## RECORDED DATA
========

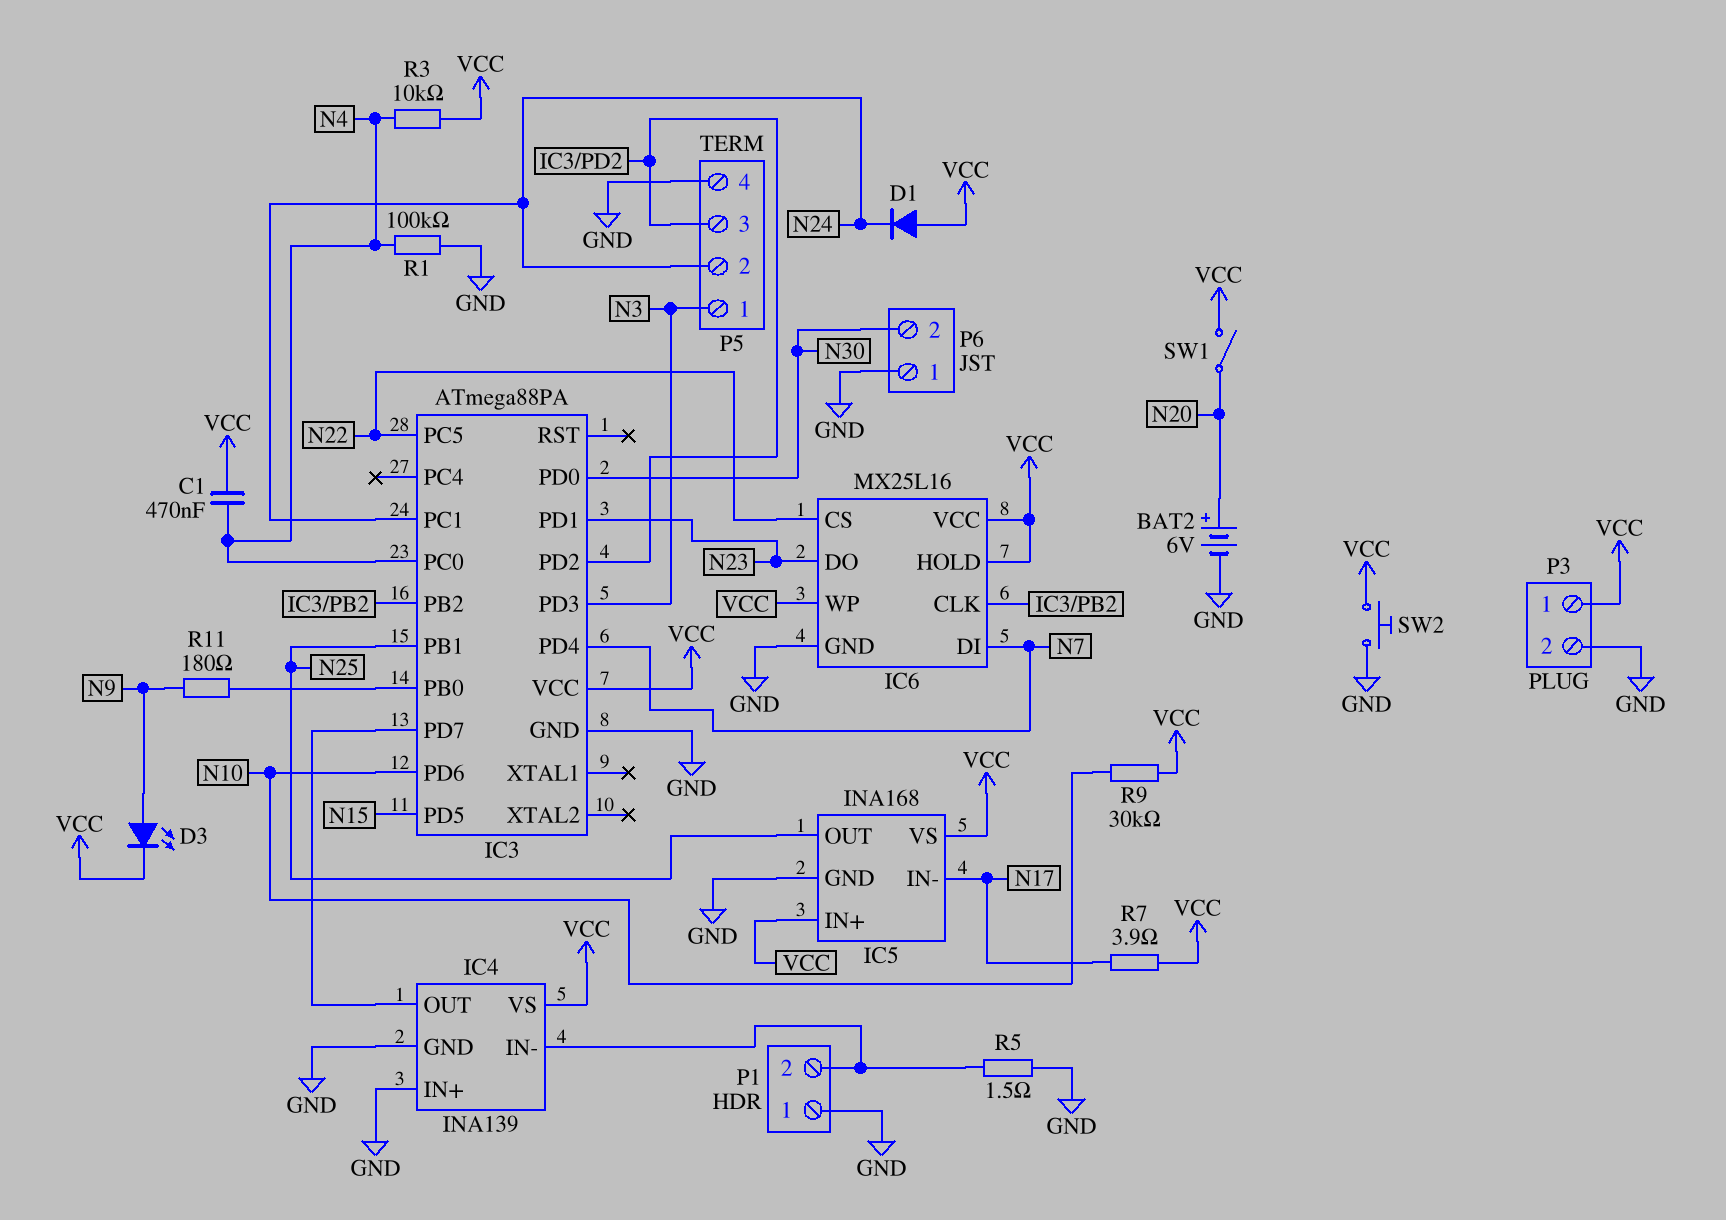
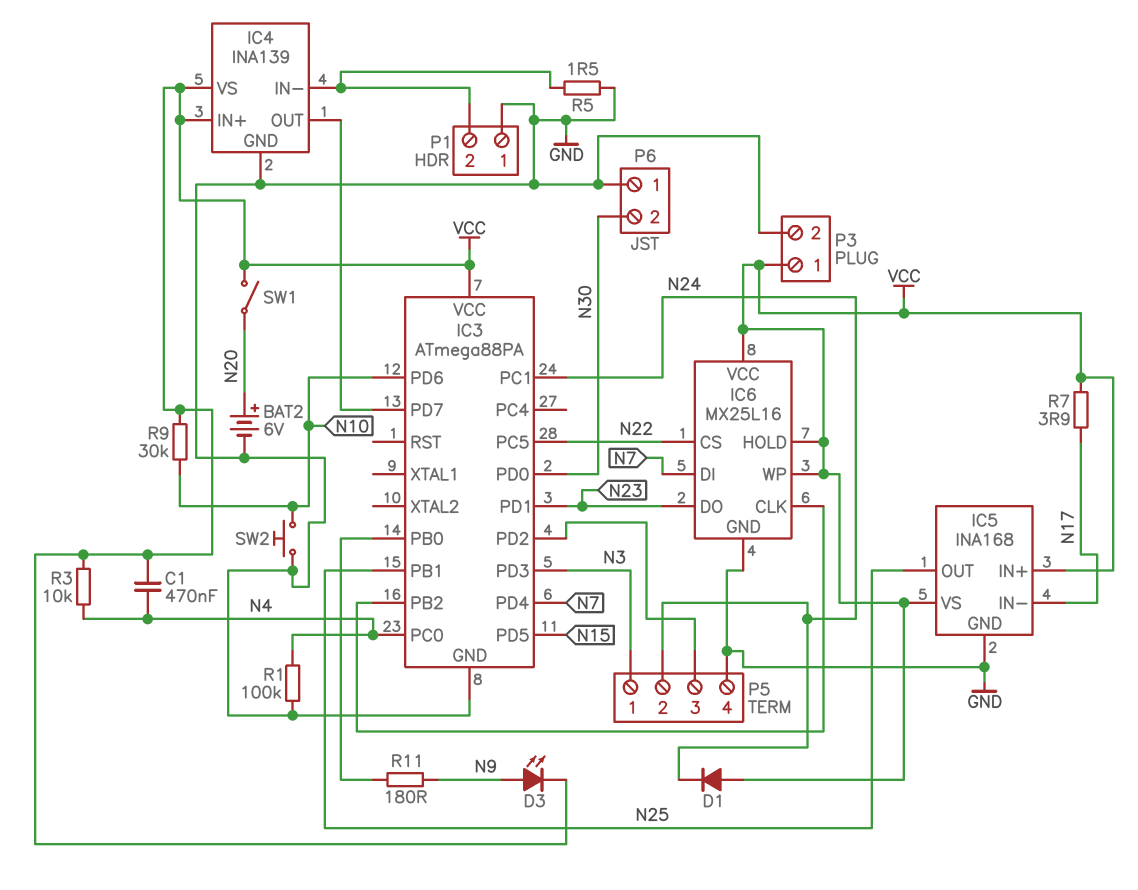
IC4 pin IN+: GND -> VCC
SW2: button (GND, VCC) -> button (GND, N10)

========

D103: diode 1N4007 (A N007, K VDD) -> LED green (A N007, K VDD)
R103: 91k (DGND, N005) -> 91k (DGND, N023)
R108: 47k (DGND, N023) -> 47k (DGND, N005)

========

## DIRECTIONS
Taking the entries above, restate exactly those lines that fall between the line with "IC4 pin IN+: GND -> VCC" and the line with "SW2: button (GND, VCC) -> button (GND, N10)", keeping both of those lines too.

## WRITTEN SOLUTION
IC4 pin IN+: GND -> VCC
SW2: button (GND, VCC) -> button (GND, N10)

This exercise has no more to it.